Spatial reasoning data:
· · · ·
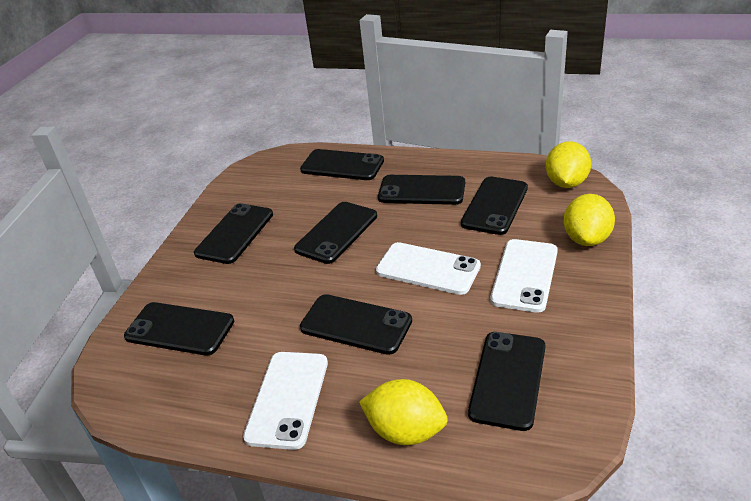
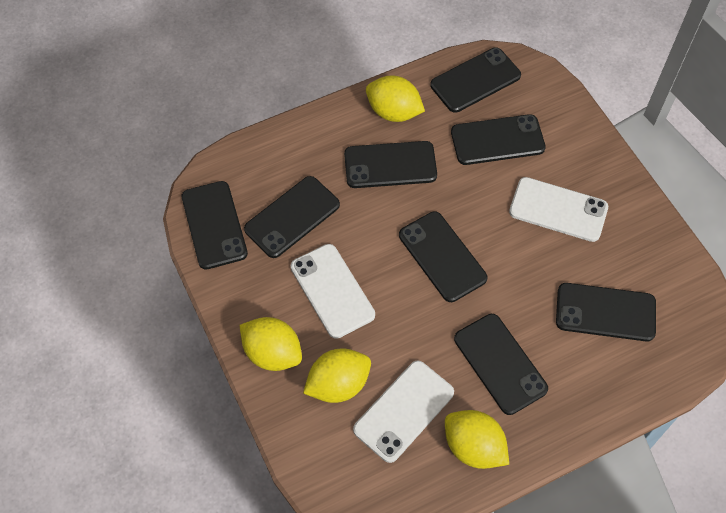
yellow lemon: 3 -> 4

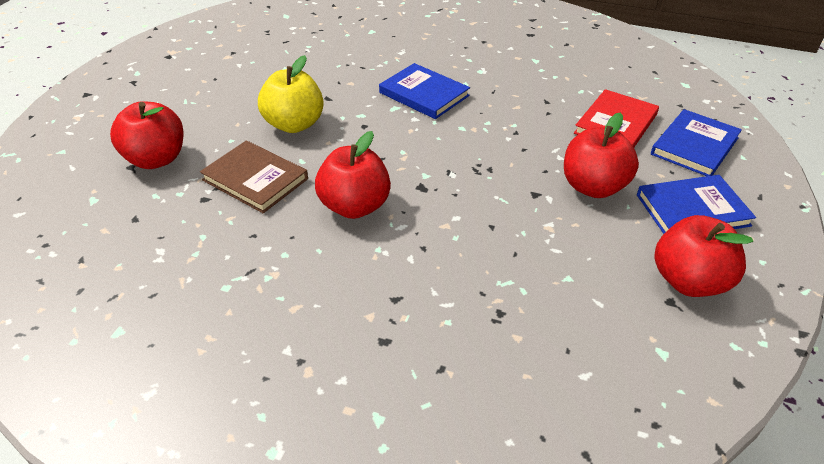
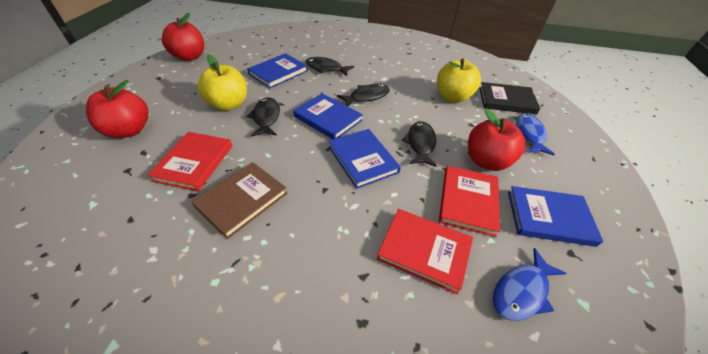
black book: 0 -> 1
black fish: 0 -> 4
blue book: 3 -> 4
blue fish: 0 -> 2
red apple: 4 -> 3
red book: 1 -> 3
yellow apple: 1 -> 2

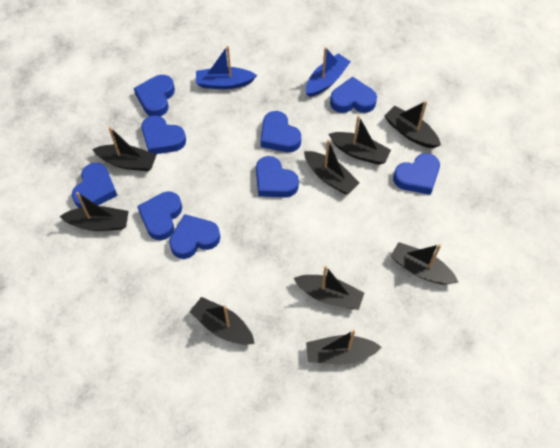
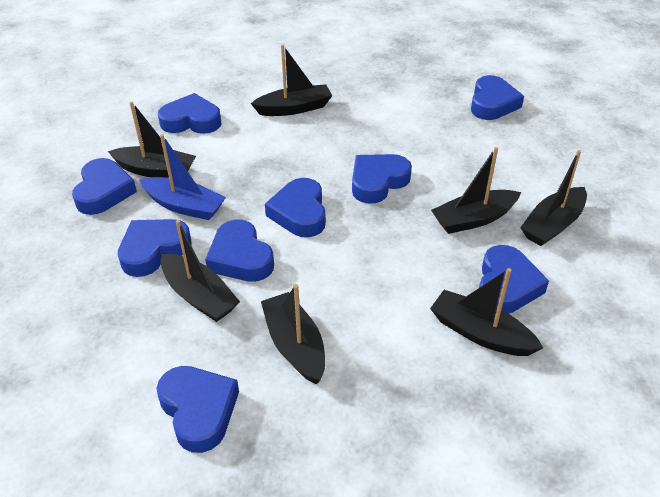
black boat: 9 -> 7
blue boat: 2 -> 1

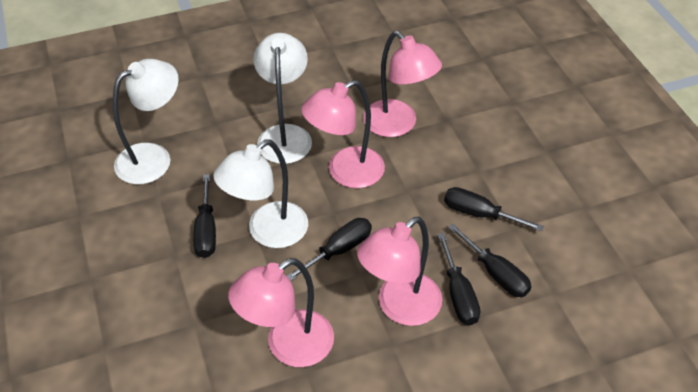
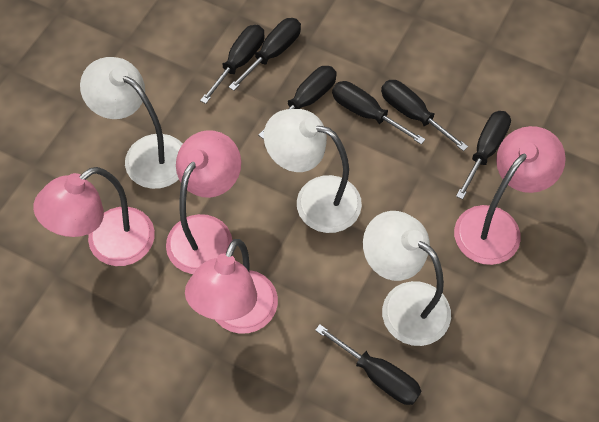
black screwdriver: 5 -> 7

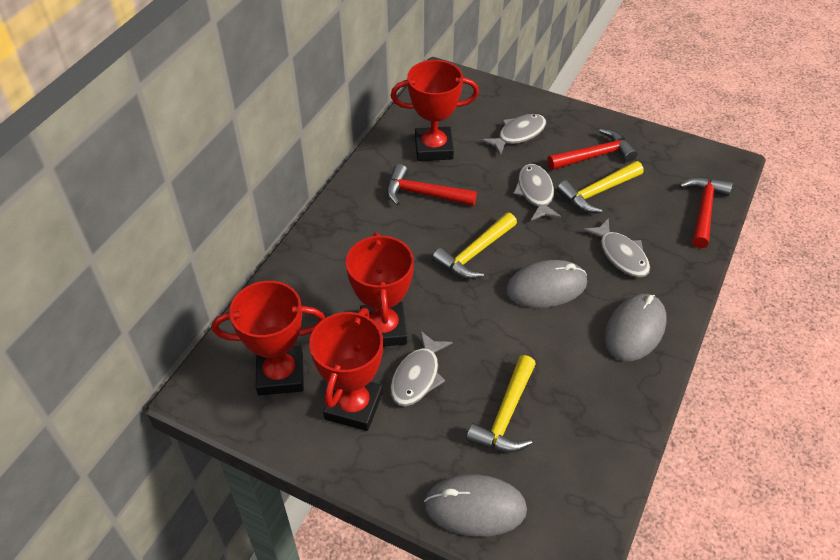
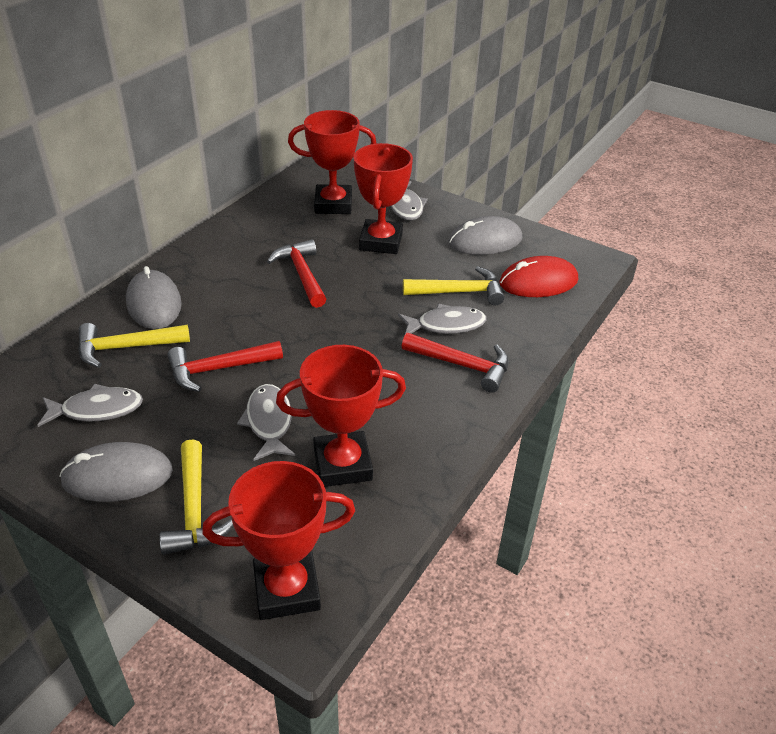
red mouse: 0 -> 1

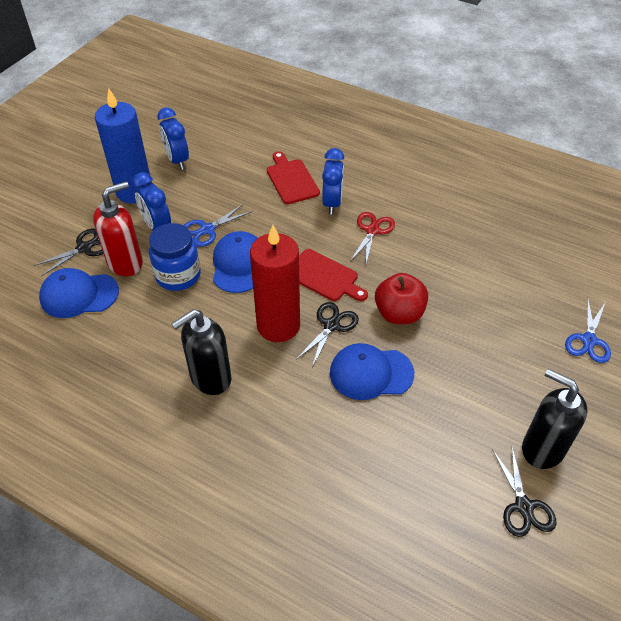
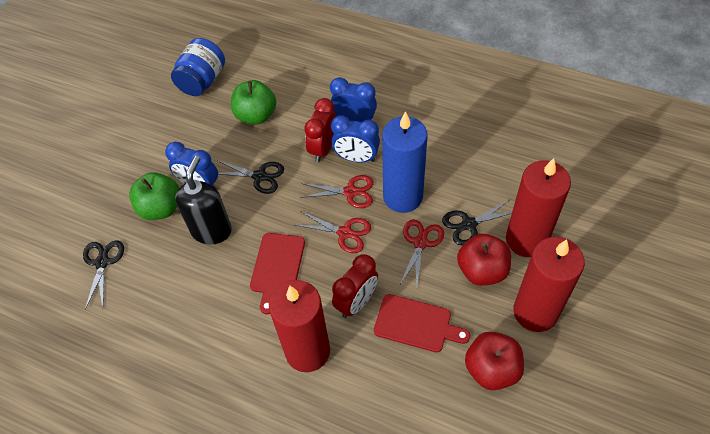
black soap dispenser: 2 -> 1
blue cap: 3 -> 0
blue scissors: 2 -> 0
green apple: 0 -> 2
red apple: 1 -> 2
red candle: 1 -> 3
red clock: 0 -> 2
red scissors: 1 -> 3
red soap dispenser: 1 -> 0

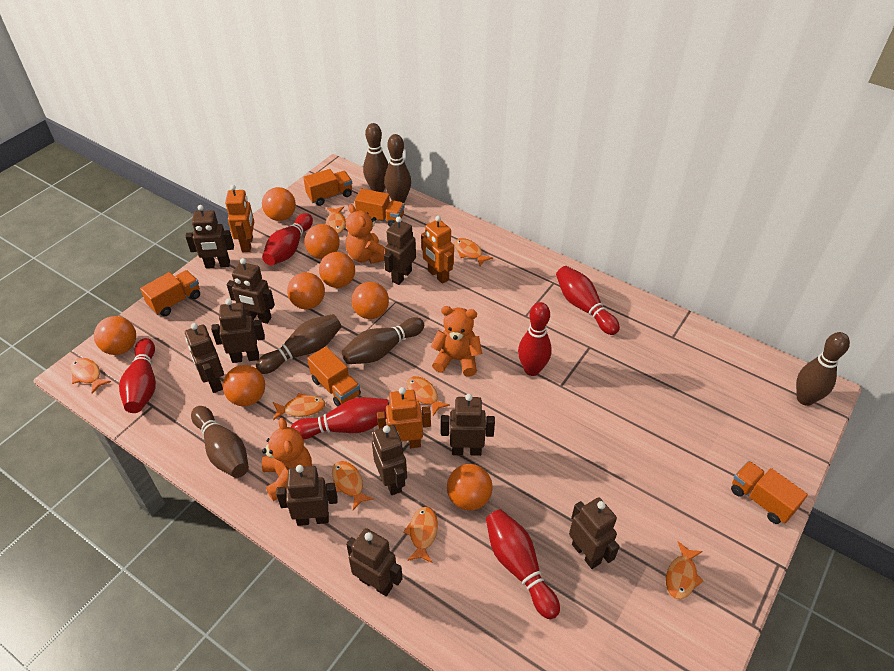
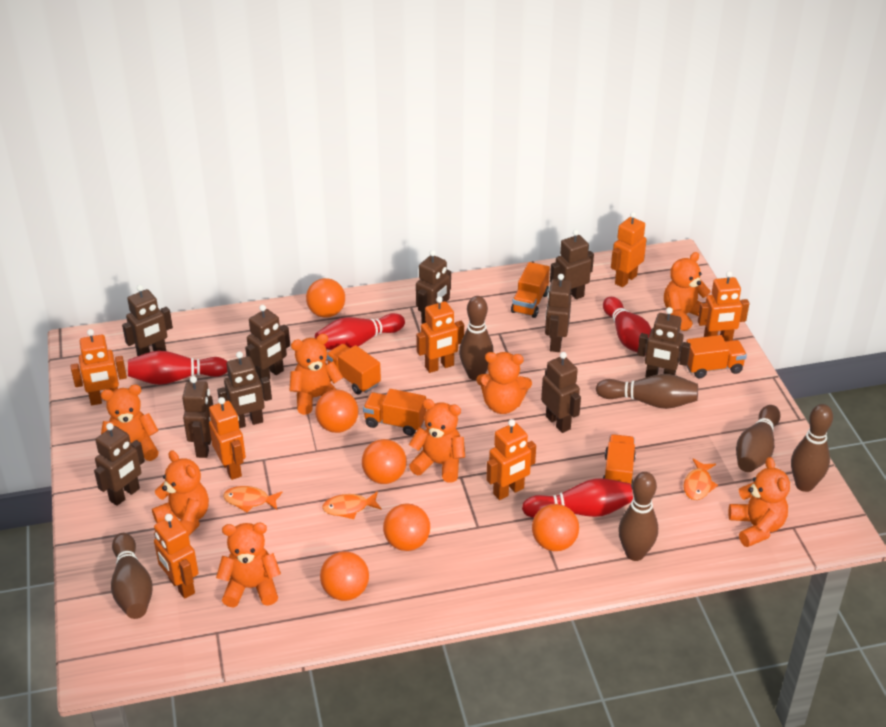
orange ball: 8 -> 6
orange fish: 8 -> 3
orange robot: 3 -> 7
orange teddy bear: 3 -> 8
red bowling pin: 6 -> 4

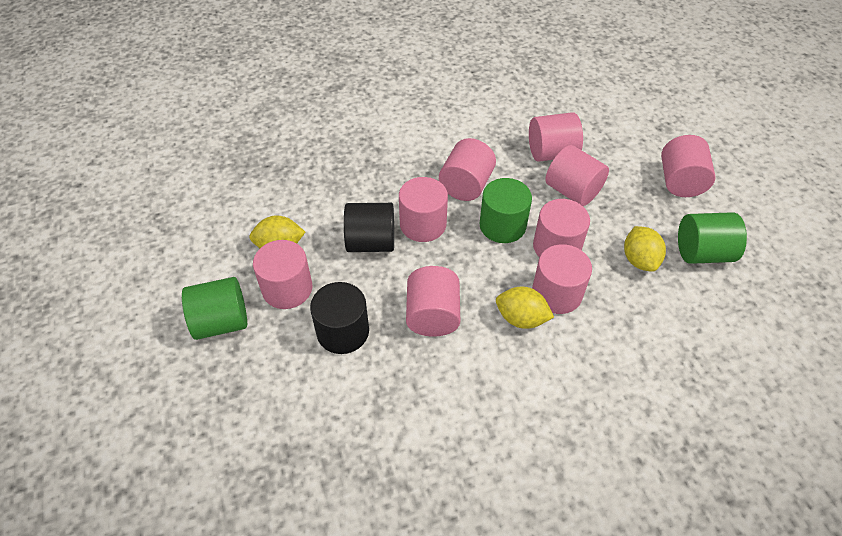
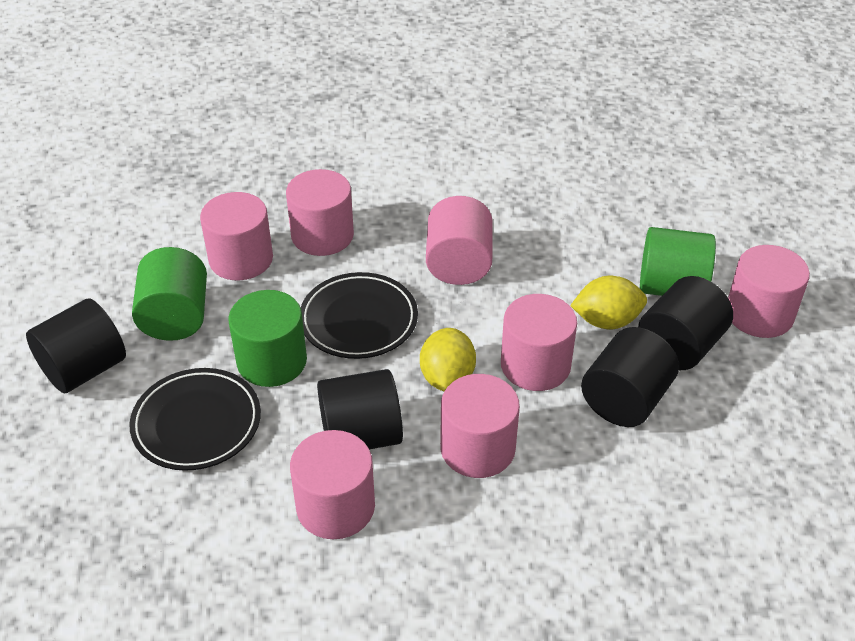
black cylinder: 2 -> 4
black plate: 0 -> 2
pink cylinder: 9 -> 7
yellow lemon: 3 -> 2

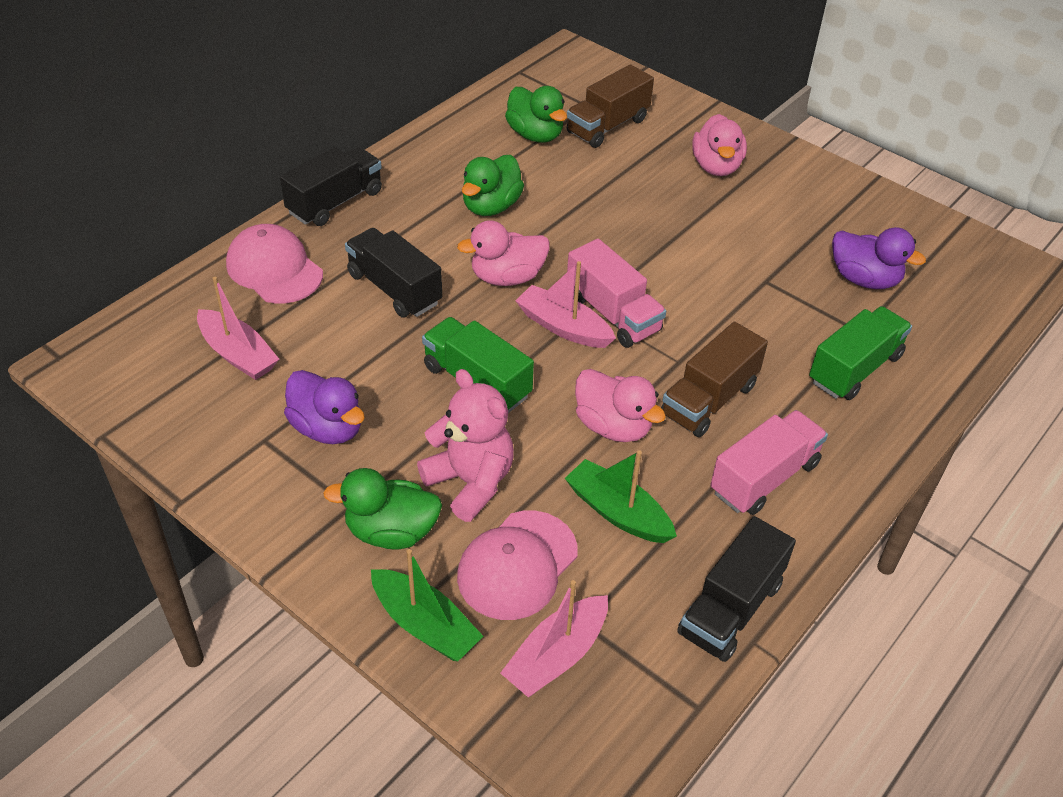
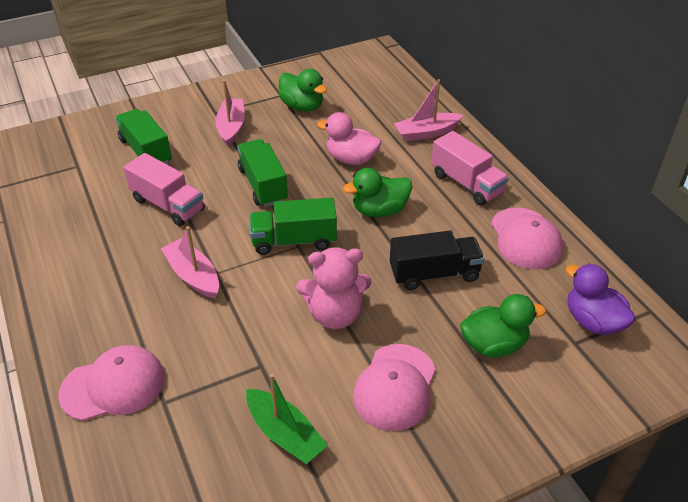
black truck: 3 -> 1
brown truck: 2 -> 0
green boat: 2 -> 1
green truck: 2 -> 3
pink cap: 2 -> 3
pink duck: 3 -> 1
purple duck: 2 -> 1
· · · ·
Goal of the exercise: Except for the pictures, write the data out exactly.

Exercise solution:
yellow lemon: 3 -> 4

black book: 0 -> 1
black fish: 0 -> 4
blue book: 3 -> 4
blue fish: 0 -> 2
red apple: 4 -> 3
red book: 1 -> 3
yellow apple: 1 -> 2

black boat: 9 -> 7
blue boat: 2 -> 1

black screwdriver: 5 -> 7

red mouse: 0 -> 1

black soap dispenser: 2 -> 1
blue cap: 3 -> 0
blue scissors: 2 -> 0
green apple: 0 -> 2
red apple: 1 -> 2
red candle: 1 -> 3
red clock: 0 -> 2
red scissors: 1 -> 3
red soap dispenser: 1 -> 0

orange ball: 8 -> 6
orange fish: 8 -> 3
orange robot: 3 -> 7
orange teddy bear: 3 -> 8
red bowling pin: 6 -> 4

black cylinder: 2 -> 4
black plate: 0 -> 2
pink cylinder: 9 -> 7
yellow lemon: 3 -> 2

black truck: 3 -> 1
brown truck: 2 -> 0
green boat: 2 -> 1
green truck: 2 -> 3
pink cap: 2 -> 3
pink duck: 3 -> 1
purple duck: 2 -> 1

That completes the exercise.